▸ Work item
Copy out, precisely as given, the lines from the line with "(372, 162) = (326, 209): none -> blue pawn" to the end of the entries that follow.

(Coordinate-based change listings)

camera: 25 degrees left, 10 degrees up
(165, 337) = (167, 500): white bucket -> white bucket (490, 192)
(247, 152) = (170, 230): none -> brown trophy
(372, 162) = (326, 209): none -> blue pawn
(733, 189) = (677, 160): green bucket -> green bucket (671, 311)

▸ Output below
(372, 162) = (326, 209): none -> blue pawn
(733, 189) = (677, 160): green bucket -> green bucket (671, 311)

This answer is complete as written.